### Supplied records
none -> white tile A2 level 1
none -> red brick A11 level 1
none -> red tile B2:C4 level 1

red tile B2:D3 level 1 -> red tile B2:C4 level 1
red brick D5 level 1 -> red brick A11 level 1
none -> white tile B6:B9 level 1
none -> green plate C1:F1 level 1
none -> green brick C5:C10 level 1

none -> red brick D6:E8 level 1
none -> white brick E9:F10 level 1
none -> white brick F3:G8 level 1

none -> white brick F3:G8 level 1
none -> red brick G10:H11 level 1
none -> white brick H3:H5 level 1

...

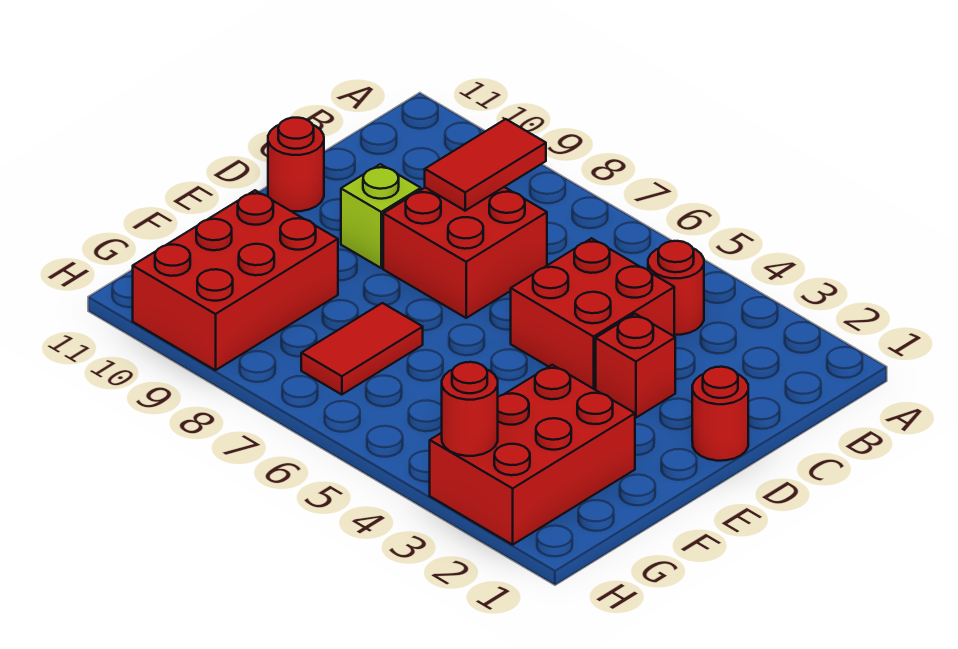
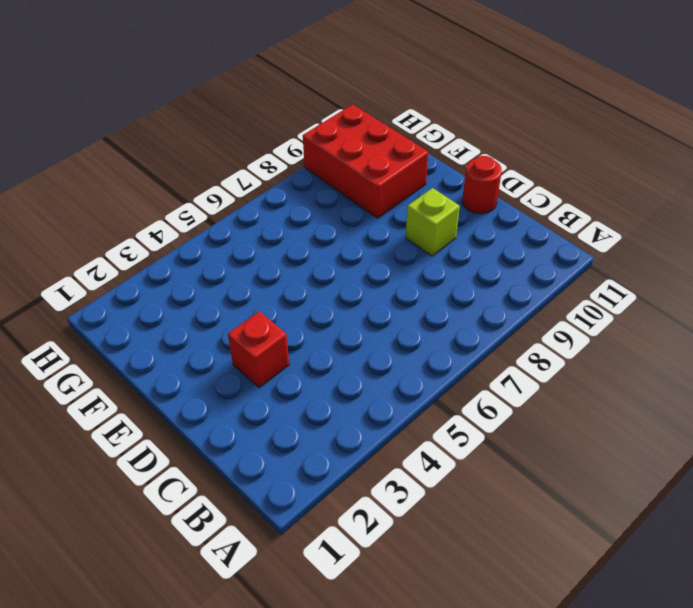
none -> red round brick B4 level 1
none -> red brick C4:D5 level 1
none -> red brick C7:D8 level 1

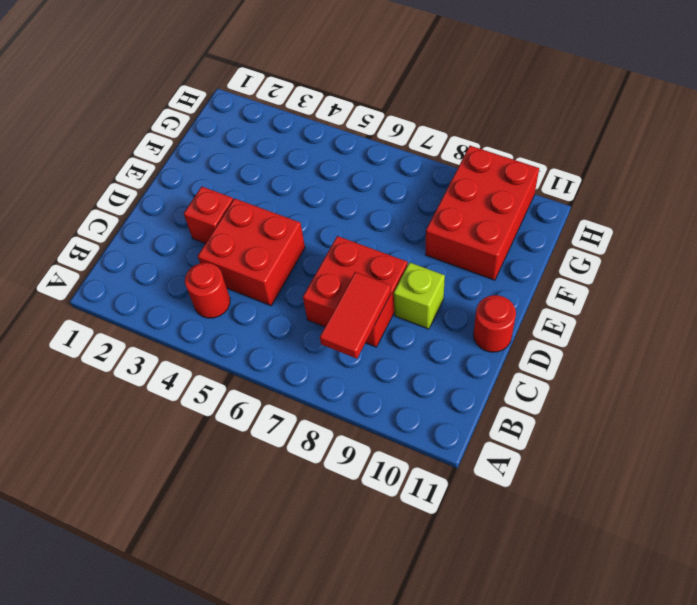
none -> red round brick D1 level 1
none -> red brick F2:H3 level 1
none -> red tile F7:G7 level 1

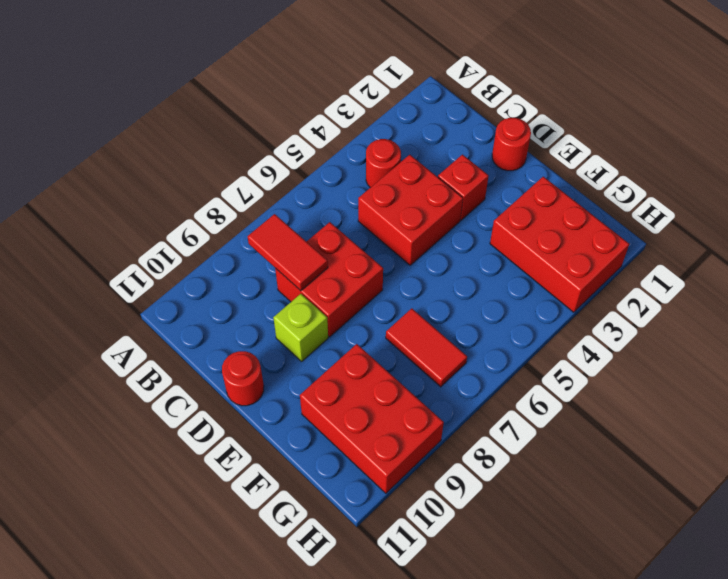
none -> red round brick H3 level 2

### Problem to solve
Among the entries above, locate the lines containing "none -> white tile A2 level 1" and "none -> red brick D6:E8 level 1", and transcribe exactly those two lines and all lines between.

### Solution to the exercise
none -> white tile A2 level 1
none -> red brick A11 level 1
none -> red tile B2:C4 level 1

red tile B2:D3 level 1 -> red tile B2:C4 level 1
red brick D5 level 1 -> red brick A11 level 1
none -> white tile B6:B9 level 1
none -> green plate C1:F1 level 1
none -> green brick C5:C10 level 1

none -> red brick D6:E8 level 1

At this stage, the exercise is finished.